= Work to be completed =
Each and every line below goes into your answer unchanged, but leave out the images.

= Raw data =
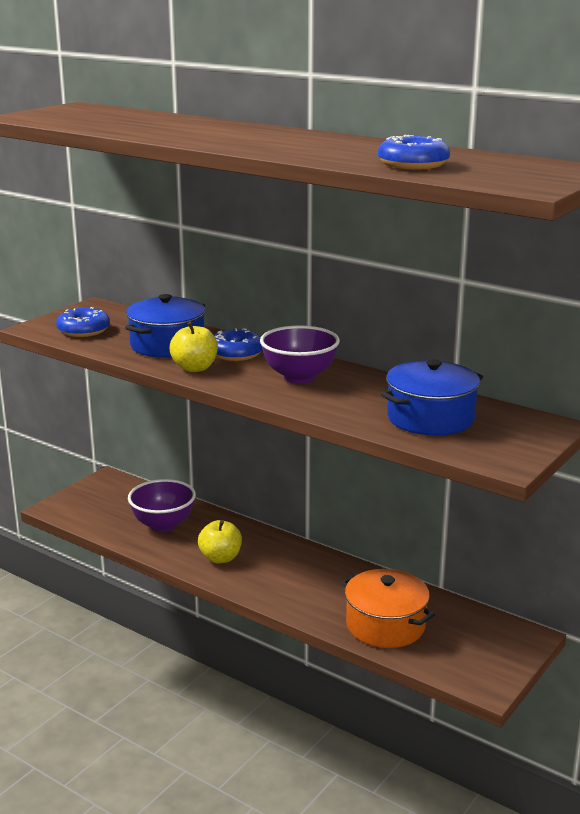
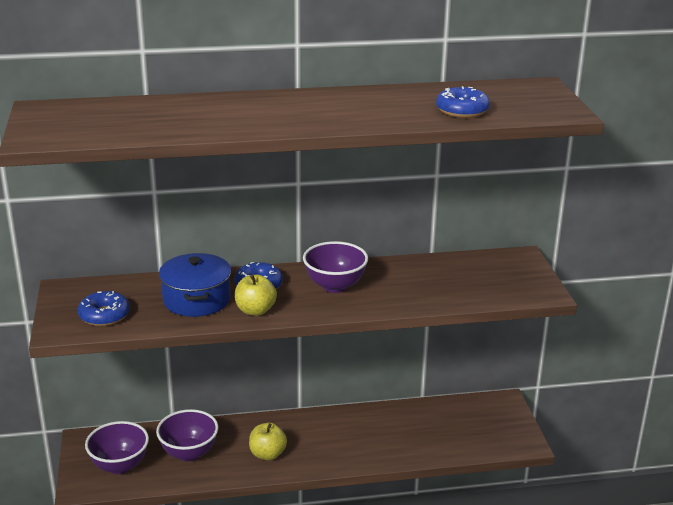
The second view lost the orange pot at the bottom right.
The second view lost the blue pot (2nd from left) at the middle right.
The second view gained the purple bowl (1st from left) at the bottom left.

= Response area =
The second view lost the orange pot at the bottom right.
The second view lost the blue pot (2nd from left) at the middle right.
The second view gained the purple bowl (1st from left) at the bottom left.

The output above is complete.